─── SOURCE DATA ───
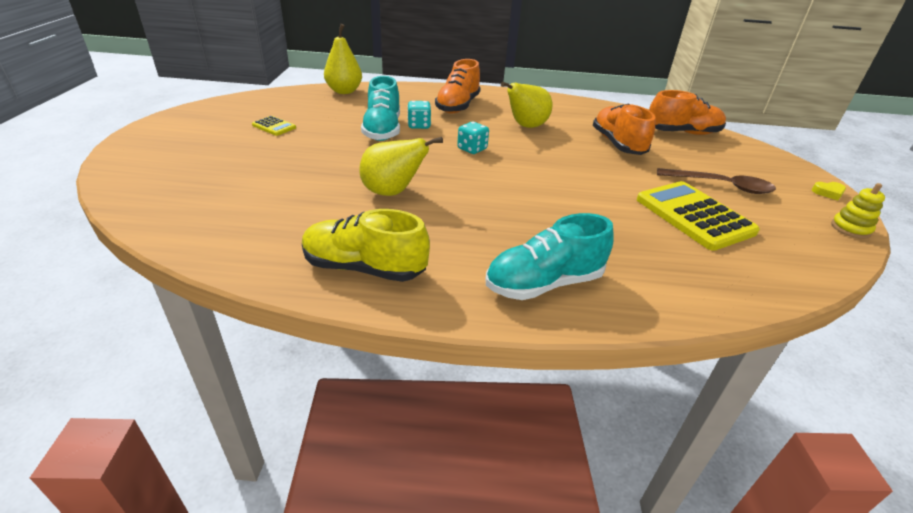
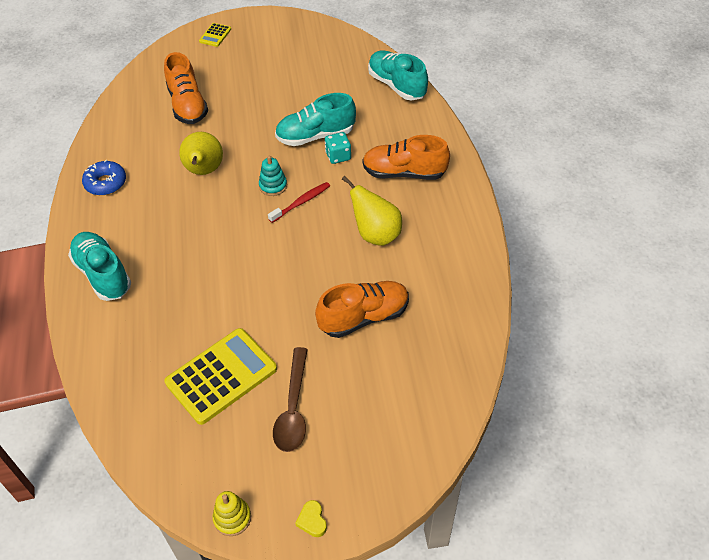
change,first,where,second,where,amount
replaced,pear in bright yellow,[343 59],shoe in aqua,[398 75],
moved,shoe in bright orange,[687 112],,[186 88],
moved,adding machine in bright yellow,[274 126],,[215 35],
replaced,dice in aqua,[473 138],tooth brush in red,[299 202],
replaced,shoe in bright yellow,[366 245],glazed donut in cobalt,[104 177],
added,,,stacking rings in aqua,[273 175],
───
§ WORK REQUEST
All lines of the records above that carry the word "yellow" should be listed.

§ REPLY
replaced,pear in bright yellow,[343 59],shoe in aqua,[398 75],
moved,adding machine in bright yellow,[274 126],,[215 35],
replaced,shoe in bright yellow,[366 245],glazed donut in cobalt,[104 177],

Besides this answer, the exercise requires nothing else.